[Stored data]
※ ※ ※

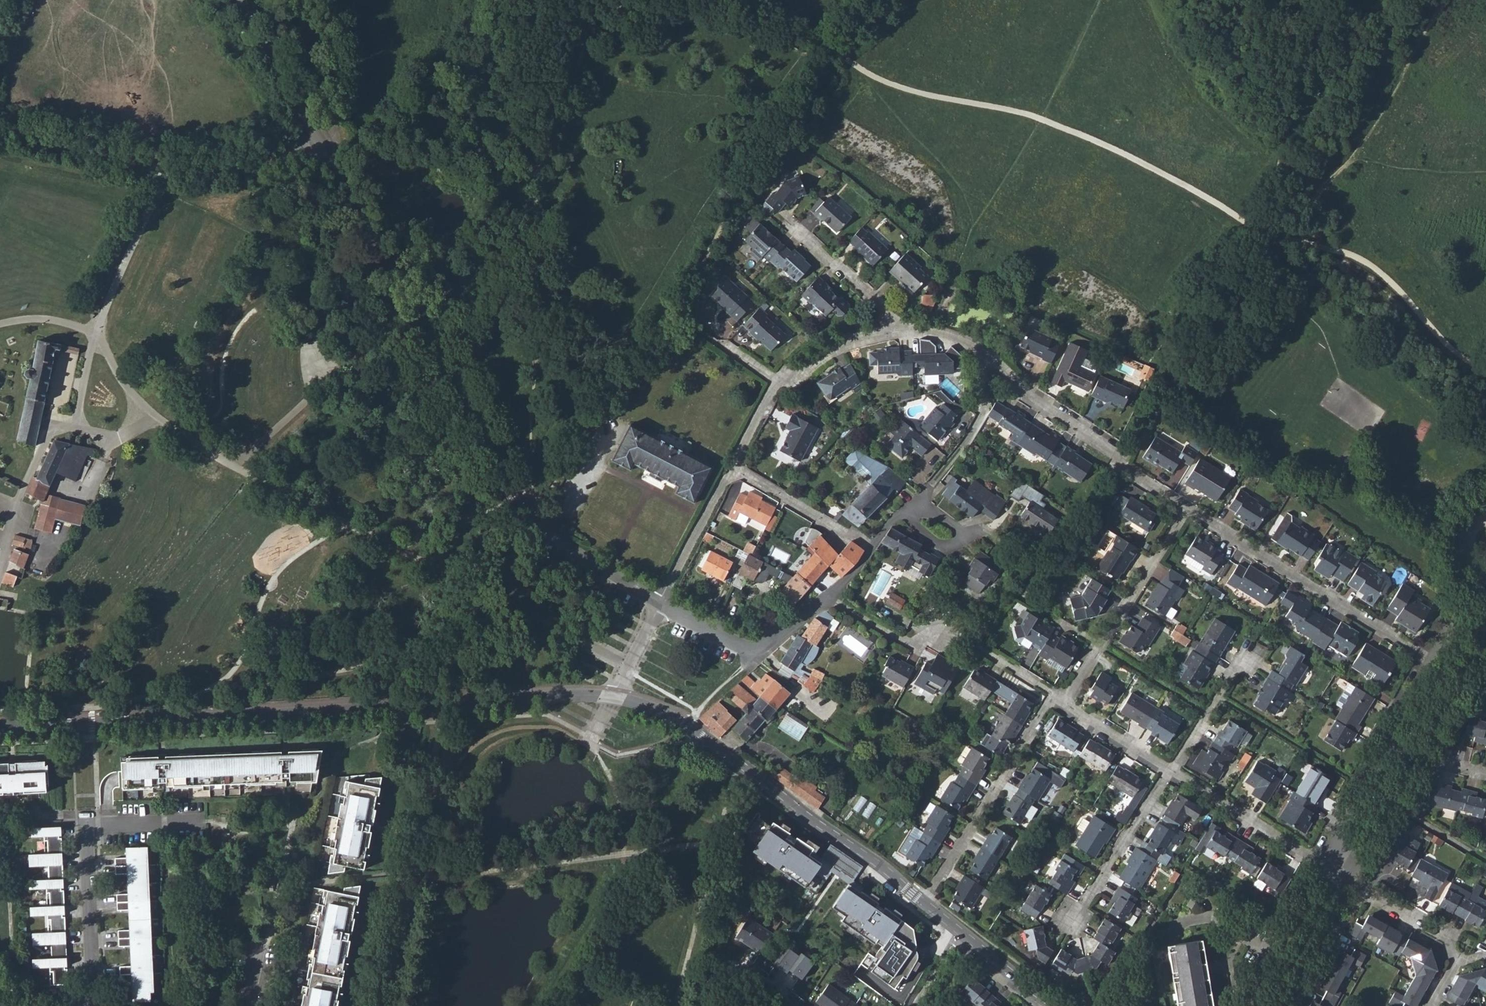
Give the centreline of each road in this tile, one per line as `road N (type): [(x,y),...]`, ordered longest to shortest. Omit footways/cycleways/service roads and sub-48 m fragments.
road 1 (residential): [(238,0),(528,522),(658,603)]
road 2 (track): [(630,663),(230,461),(154,413),(96,338)]
road 3 (tertiary): [(0,727),(614,697)]
road 4 (tertiary): [(614,697),(695,731),(922,901)]
road 5 (track): [(160,418),(121,436),(75,428),(96,338),(164,171)]
road 6 (residential): [(1186,508),(1123,472),(1111,454),(1021,392),(966,342),(896,332)]
road 7 (residential): [(203,823),(87,828),(91,1005)]
road 8 (residential): [(1432,662),(1186,508)]
road 9 (residential): [(658,603),(746,649),(761,648),(857,572),(871,547)]
road 10 (residential): [(922,901),(1059,698)]
road 11 (residential): [(1059,698),(1186,508)]
road 12 (residential): [(1336,874),(1170,770)]
road 13 (residential): [(1070,925),(1170,770)]
road 14 (residential): [(1059,698),(947,631),(911,649)]
road 15 (residential): [(871,547),(732,467)]
road 16 (residential): [(1459,959),(1451,936),(1336,874)]
road 17 (residential): [(732,467),(658,603)]
road 18 (residential): [(896,332),(876,303),(789,223)]
road 19 (residential): [(1336,874),(1334,904),(1280,1005)]
road 20 (residential): [(1384,749),(1336,843),(1336,874)]
road 21 (residential): [(1170,770),(1233,672),(1248,665)]
road 22 (residential): [(1170,770),(1059,698)]
road 23 (residential): [(896,332),(823,354),(777,383)]

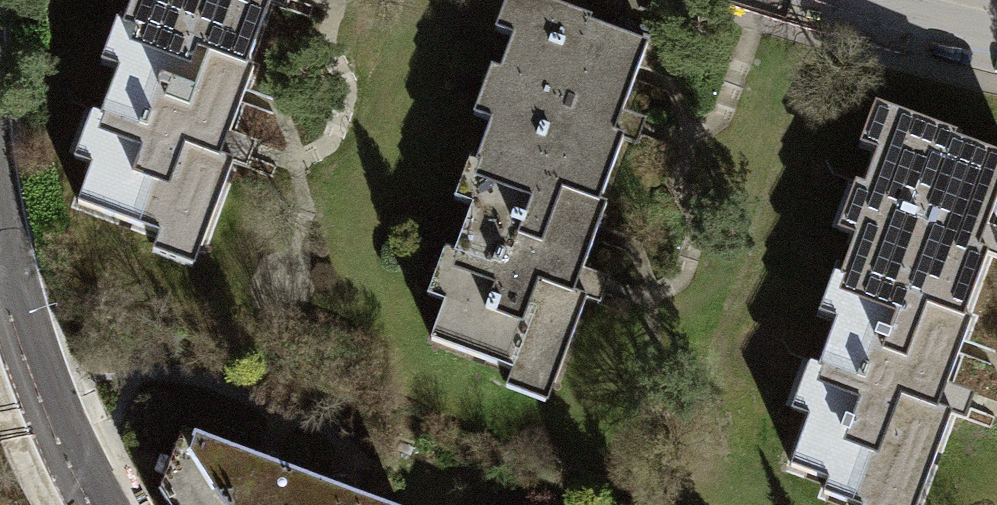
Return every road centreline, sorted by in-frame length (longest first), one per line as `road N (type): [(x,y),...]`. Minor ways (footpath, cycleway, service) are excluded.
road 1 (residential): [(99,504),(56,418),(0,253)]
road 2 (residential): [(851,0),(996,35)]

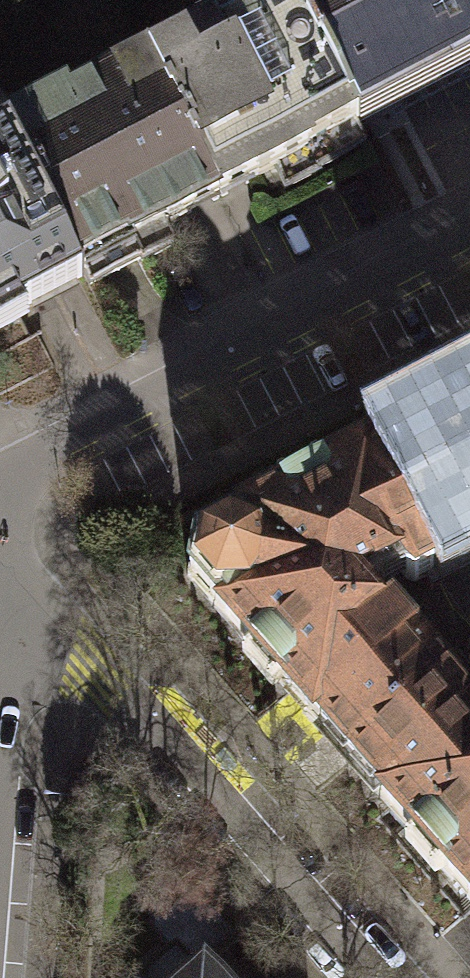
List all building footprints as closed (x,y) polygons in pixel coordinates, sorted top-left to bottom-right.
[(219,197),(275,168),(286,189),(318,172),(317,170),(367,144),(358,127),(292,0),(255,0),(227,14),(230,20),(149,62),(219,197)] [(358,127),(469,69),(469,0),(292,0),(358,127)] [(219,197),(149,62),(69,103),(66,98),(6,129),(83,276),(85,275),(91,286),(142,259),(143,262),(174,246),(163,226),(219,197)] [(0,120),(0,332),(28,318),(23,307),(83,276),(6,129),(1,120),(0,120)] [(469,553),(469,395),(369,446),(434,572),(469,553)] [(292,698),(316,725),(414,639),(394,616),(383,615),(359,587),(398,568),(405,578),(414,581),(434,572),(369,446),(321,471),(316,462),(275,482),(281,492),(193,538),(187,577),(231,628),(250,649),(241,657),(272,691),(280,684),(292,698)] [(469,649),(469,657),(447,677),(414,639),(316,725),(357,772),(396,817),(413,836),(405,843),(435,877),(443,870),(462,892),(469,902),(469,649)] [(204,961),(197,968),(175,942),(135,976),(137,977),(219,977),(204,961)]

※ ※ ※

__Work instruction__: This exercise asks for the line with "List all building" and all lines after it through the end of the records above, retyped exactly and with nothing else.

__Answer to this task__:
List all building footprints as closed (x,y) polygons in pixel coordinates, sorted top-left to bottom-right.
[(219,197),(275,168),(286,189),(318,172),(317,170),(367,144),(358,127),(292,0),(255,0),(227,14),(230,20),(149,62),(219,197)] [(358,127),(469,69),(469,0),(292,0),(358,127)] [(219,197),(149,62),(69,103),(66,98),(6,129),(83,276),(85,275),(91,286),(142,259),(143,262),(174,246),(163,226),(219,197)] [(0,120),(0,332),(28,318),(23,307),(83,276),(6,129),(1,120),(0,120)] [(469,553),(469,395),(369,446),(434,572),(469,553)] [(292,698),(316,725),(414,639),(394,616),(383,615),(359,587),(398,568),(405,578),(414,581),(434,572),(369,446),(321,471),(316,462),(275,482),(281,492),(193,538),(187,577),(231,628),(250,649),(241,657),(272,691),(280,684),(292,698)] [(469,649),(469,657),(447,677),(414,639),(316,725),(357,772),(396,817),(413,836),(405,843),(435,877),(443,870),(462,892),(469,902),(469,649)] [(204,961),(197,968),(175,942),(135,976),(137,977),(219,977),(204,961)]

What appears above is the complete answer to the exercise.